*To do*. What follows is a listing; give it again exactly, in its entirety.

--------

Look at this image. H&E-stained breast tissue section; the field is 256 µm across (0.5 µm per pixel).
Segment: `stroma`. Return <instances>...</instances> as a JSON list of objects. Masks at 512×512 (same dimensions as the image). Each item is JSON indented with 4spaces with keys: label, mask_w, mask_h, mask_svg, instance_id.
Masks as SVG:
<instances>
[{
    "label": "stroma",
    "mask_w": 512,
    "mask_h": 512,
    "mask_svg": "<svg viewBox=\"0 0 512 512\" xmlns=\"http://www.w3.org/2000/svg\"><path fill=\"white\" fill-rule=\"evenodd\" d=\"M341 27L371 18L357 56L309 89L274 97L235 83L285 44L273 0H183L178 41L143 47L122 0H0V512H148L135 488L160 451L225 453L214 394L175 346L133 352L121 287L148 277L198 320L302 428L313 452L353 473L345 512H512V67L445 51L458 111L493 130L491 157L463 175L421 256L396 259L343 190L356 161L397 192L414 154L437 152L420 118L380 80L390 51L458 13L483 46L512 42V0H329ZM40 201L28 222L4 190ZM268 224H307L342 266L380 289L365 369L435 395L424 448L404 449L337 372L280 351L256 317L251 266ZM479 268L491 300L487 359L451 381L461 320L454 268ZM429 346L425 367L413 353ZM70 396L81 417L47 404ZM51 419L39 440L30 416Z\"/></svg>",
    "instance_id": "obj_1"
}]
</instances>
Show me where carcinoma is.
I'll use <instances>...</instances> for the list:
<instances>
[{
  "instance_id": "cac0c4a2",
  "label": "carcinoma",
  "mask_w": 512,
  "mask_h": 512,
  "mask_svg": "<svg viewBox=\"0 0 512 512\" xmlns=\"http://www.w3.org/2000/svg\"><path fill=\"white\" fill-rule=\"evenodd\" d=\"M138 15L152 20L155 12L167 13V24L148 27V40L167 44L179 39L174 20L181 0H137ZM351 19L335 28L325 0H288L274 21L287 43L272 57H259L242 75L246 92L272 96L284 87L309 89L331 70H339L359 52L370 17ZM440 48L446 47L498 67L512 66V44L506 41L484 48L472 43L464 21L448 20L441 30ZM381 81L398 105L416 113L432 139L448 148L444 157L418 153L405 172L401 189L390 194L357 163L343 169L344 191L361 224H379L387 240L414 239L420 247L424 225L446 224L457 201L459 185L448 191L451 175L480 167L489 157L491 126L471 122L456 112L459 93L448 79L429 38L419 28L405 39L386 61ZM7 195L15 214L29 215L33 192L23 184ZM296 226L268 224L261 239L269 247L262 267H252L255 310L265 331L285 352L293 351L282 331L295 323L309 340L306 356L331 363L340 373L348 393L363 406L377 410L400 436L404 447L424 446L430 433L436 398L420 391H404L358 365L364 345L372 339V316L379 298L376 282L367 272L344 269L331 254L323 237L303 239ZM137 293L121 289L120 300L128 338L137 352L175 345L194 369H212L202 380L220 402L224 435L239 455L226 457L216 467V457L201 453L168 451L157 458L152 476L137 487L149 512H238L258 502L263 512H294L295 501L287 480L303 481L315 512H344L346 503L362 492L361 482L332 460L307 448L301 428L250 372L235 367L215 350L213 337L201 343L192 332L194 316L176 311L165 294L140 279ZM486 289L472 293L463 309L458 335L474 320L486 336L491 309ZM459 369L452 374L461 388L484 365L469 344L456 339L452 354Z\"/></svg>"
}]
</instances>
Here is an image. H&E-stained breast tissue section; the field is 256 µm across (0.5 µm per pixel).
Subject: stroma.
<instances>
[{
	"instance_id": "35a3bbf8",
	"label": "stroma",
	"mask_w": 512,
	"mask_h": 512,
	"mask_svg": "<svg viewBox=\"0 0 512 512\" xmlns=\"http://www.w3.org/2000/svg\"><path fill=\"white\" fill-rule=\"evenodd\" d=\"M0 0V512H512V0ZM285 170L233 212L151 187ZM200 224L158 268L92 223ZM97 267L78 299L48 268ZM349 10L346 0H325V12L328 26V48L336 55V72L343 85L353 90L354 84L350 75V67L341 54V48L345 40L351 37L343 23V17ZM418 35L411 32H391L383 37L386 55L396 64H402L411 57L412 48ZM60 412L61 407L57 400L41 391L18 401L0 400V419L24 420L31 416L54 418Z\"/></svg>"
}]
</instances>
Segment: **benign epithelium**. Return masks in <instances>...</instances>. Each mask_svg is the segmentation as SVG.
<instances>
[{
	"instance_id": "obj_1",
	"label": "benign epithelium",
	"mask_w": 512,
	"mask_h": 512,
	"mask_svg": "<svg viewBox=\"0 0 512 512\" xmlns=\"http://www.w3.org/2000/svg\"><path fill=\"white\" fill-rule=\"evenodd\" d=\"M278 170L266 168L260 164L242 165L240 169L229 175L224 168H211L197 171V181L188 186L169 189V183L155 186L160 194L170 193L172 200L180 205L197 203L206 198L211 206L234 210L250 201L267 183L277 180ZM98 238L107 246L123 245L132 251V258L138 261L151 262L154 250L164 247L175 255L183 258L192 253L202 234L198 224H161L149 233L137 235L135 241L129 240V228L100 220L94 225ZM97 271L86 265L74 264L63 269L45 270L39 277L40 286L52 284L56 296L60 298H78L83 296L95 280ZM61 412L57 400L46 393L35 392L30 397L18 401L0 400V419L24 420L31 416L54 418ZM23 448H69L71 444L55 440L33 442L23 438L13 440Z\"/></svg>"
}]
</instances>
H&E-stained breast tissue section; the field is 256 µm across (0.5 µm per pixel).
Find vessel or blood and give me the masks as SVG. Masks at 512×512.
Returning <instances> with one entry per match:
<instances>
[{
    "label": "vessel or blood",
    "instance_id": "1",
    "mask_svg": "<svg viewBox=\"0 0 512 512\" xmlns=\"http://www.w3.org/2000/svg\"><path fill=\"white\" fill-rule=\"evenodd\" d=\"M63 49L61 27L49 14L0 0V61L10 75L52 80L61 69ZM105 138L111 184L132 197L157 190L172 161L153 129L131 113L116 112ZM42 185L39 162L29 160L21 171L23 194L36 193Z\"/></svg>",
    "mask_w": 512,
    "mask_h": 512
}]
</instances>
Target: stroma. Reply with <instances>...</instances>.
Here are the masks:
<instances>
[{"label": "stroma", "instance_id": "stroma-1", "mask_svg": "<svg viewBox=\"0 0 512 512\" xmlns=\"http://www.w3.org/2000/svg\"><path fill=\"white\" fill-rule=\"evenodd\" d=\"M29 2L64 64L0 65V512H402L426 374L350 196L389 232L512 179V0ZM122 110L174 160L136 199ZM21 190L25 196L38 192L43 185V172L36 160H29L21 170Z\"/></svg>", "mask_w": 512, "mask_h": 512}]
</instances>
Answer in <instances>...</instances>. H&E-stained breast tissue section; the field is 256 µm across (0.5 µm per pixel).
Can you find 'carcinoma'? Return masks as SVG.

--------

*Task output*.
Look at this image. H&E-stained breast tissue section; the field is 256 µm across (0.5 µm per pixel).
Segment: `stroma`. Return <instances>...</instances> as a JSON list of objects. Masks at 512×512 (same dimensions as the image). Each item is JSON indented with 4spaces with keys: label, mask_w, mask_h, mask_svg, instance_id.
Masks as SVG:
<instances>
[{
    "label": "stroma",
    "mask_w": 512,
    "mask_h": 512,
    "mask_svg": "<svg viewBox=\"0 0 512 512\" xmlns=\"http://www.w3.org/2000/svg\"><path fill=\"white\" fill-rule=\"evenodd\" d=\"M341 27L371 18L357 56L309 89L274 97L235 83L285 44L273 0H183L178 41L143 47L122 0H0V512H148L135 488L160 451L225 453L214 394L175 346L133 352L121 287L148 277L198 320L302 428L313 452L353 473L345 512H512V67L445 51L458 111L493 130L491 157L463 175L421 256L396 259L343 190L356 161L397 192L414 154L437 152L420 118L380 80L390 51L458 13L483 46L512 42V0H329ZM40 201L28 222L4 190ZM268 224H307L342 266L380 289L365 369L435 395L424 448L404 449L337 372L280 351L256 317L251 266ZM479 268L491 300L487 359L451 381L461 320L454 268ZM429 346L425 367L413 353ZM70 396L81 417L47 404ZM51 419L39 440L30 416Z\"/></svg>",
    "instance_id": "obj_1"
}]
</instances>
Show me where carcinoma is.
I'll use <instances>...</instances> for the list:
<instances>
[{
  "instance_id": "cac0c4a2",
  "label": "carcinoma",
  "mask_w": 512,
  "mask_h": 512,
  "mask_svg": "<svg viewBox=\"0 0 512 512\" xmlns=\"http://www.w3.org/2000/svg\"><path fill=\"white\" fill-rule=\"evenodd\" d=\"M138 15L152 20L155 12L167 13V24L148 27V40L167 44L179 39L174 20L181 0H137ZM351 19L335 28L325 0H288L274 21L287 43L272 57H259L242 75L246 92L272 96L284 87L309 89L331 70H339L359 52L370 17ZM440 48L446 47L498 67L512 66V44L506 41L484 48L472 43L464 21L448 20L441 30ZM381 81L398 105L416 113L432 139L448 148L444 157L418 153L405 172L401 189L390 194L357 163L343 169L344 191L361 224H379L387 240L414 239L420 247L424 225L446 224L457 201L459 185L448 191L451 175L480 167L489 157L491 126L471 122L456 112L459 93L448 79L429 38L419 28L405 39L386 61ZM7 195L15 214L29 215L33 192L23 184ZM296 226L268 224L261 239L269 247L262 267H252L255 310L265 331L285 352L293 351L282 331L295 323L309 340L306 356L331 363L340 373L348 393L363 406L377 410L400 436L404 447L424 446L430 433L436 398L420 391H404L358 365L364 345L372 339V316L379 298L376 282L367 272L344 269L331 254L323 237L303 239ZM137 293L121 289L120 300L128 338L137 352L175 345L194 369H212L202 380L220 402L224 435L239 455L226 457L216 467V457L201 453L168 451L157 458L152 476L137 487L149 512H238L258 502L263 512H294L295 501L287 480L303 481L315 512H344L346 503L362 492L361 482L332 460L307 448L301 428L250 372L235 367L215 350L213 337L201 343L192 332L194 316L176 311L165 294L140 279ZM486 289L472 293L463 309L458 335L474 320L486 336L491 309ZM459 369L452 374L461 388L484 365L469 344L456 339L452 354Z\"/></svg>"
}]
</instances>
Here is an image. H&E-stained breast tissue section; the field is 256 µm across (0.5 µm per pixel).
Subject: stroma.
<instances>
[{
	"instance_id": "35a3bbf8",
	"label": "stroma",
	"mask_w": 512,
	"mask_h": 512,
	"mask_svg": "<svg viewBox=\"0 0 512 512\" xmlns=\"http://www.w3.org/2000/svg\"><path fill=\"white\" fill-rule=\"evenodd\" d=\"M0 0V512H512V0ZM285 170L233 212L151 187ZM200 224L158 268L92 223ZM97 267L78 299L48 268ZM349 10L346 0H325V12L328 26V48L336 55V72L343 85L353 90L354 84L350 75V67L341 54V48L345 40L351 37L343 23V17ZM418 35L411 32H391L383 37L386 55L396 64H402L411 57L412 48ZM60 412L61 407L57 400L41 391L18 401L0 400V419L24 420L31 416L54 418Z\"/></svg>"
}]
</instances>
Segment: **benign epithelium**. Return masks in <instances>...</instances>. Each mask_svg is the segmentation as SVG.
<instances>
[{
	"instance_id": "obj_1",
	"label": "benign epithelium",
	"mask_w": 512,
	"mask_h": 512,
	"mask_svg": "<svg viewBox=\"0 0 512 512\" xmlns=\"http://www.w3.org/2000/svg\"><path fill=\"white\" fill-rule=\"evenodd\" d=\"M278 170L266 168L260 164L242 165L240 169L229 175L224 168H211L197 171V181L188 186L169 189V183L155 186L160 194L170 193L172 200L180 205L197 203L206 198L211 206L234 210L250 201L267 183L277 180ZM98 238L107 246L123 245L132 251V258L138 261L151 262L154 250L164 247L175 255L183 258L192 253L202 234L198 224H161L149 233L137 235L135 241L129 240V228L100 220L94 225ZM97 271L86 265L74 264L63 269L45 270L39 277L40 286L52 284L56 296L60 298H78L83 296L95 280ZM61 412L57 400L46 393L35 392L30 397L18 401L0 400V419L24 420L31 416L54 418ZM23 448H69L71 444L55 440L33 442L23 438L13 440Z\"/></svg>"
}]
</instances>
H&E-stained breast tissue section; the field is 256 µm across (0.5 µm per pixel).
Find vessel or blood and give me the masks as SVG. Masks at 512×512.
Returning <instances> with one entry per match:
<instances>
[{
    "label": "vessel or blood",
    "instance_id": "1",
    "mask_svg": "<svg viewBox=\"0 0 512 512\" xmlns=\"http://www.w3.org/2000/svg\"><path fill=\"white\" fill-rule=\"evenodd\" d=\"M63 49L61 27L49 14L0 0V61L10 75L52 80L61 69ZM105 138L111 184L132 197L157 190L172 161L153 129L131 113L116 112ZM42 185L39 162L29 160L21 171L23 194L36 193Z\"/></svg>",
    "mask_w": 512,
    "mask_h": 512
}]
</instances>
Target: stroma. Reply with <instances>...</instances>.
Here are the masks:
<instances>
[{"label": "stroma", "instance_id": "stroma-1", "mask_svg": "<svg viewBox=\"0 0 512 512\" xmlns=\"http://www.w3.org/2000/svg\"><path fill=\"white\" fill-rule=\"evenodd\" d=\"M29 2L64 64L0 65V512H402L426 374L350 196L389 232L512 179V0ZM122 110L174 160L136 199ZM21 190L25 196L38 192L43 185V172L36 160H29L21 170Z\"/></svg>", "mask_w": 512, "mask_h": 512}]
</instances>
Answer in <instances>...</instances>. H&E-stained breast tissue section; the field is 256 µm across (0.5 µm per pixel).
Can you find 'carcinoma'? Return masks as SVG.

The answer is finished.